**TASK TO COMPLETE:** Reproduce exactly the lines from the one containing "(320, 115) = (530, 248): red" through the last line of the records below, both included, and nothing else.

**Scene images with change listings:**
*** Block opens ***
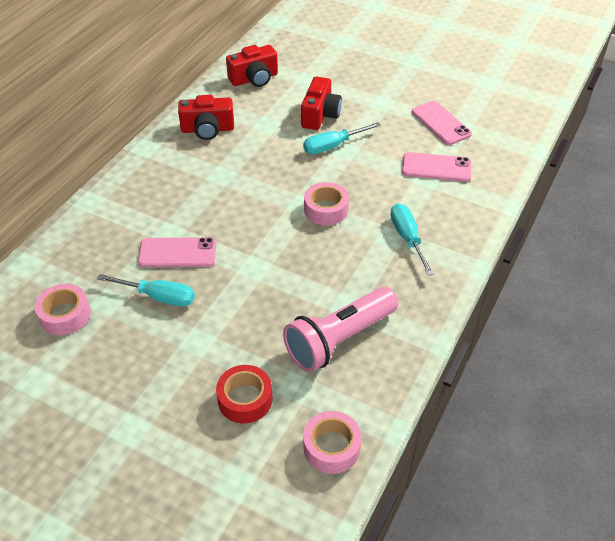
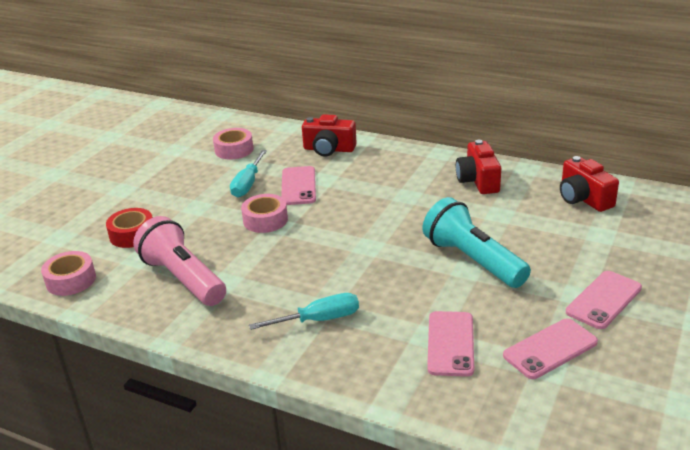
camera: 90 degrees right, 15 degrees down
(320, 115) = (530, 248): red camera -> red camera (329, 149)
(326, 209) = (362, 261): pink tape -> pink tape (265, 220)
(333, 146) = (473, 260): turquoise screwdriver -> turquoise flashlight
(388, 92) = (603, 300): none -> pink phone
*** Block closes ***
**WRITTEN ANSWER:**
(320, 115) = (530, 248): red camera -> red camera (329, 149)
(326, 209) = (362, 261): pink tape -> pink tape (265, 220)
(333, 146) = (473, 260): turquoise screwdriver -> turquoise flashlight
(388, 92) = (603, 300): none -> pink phone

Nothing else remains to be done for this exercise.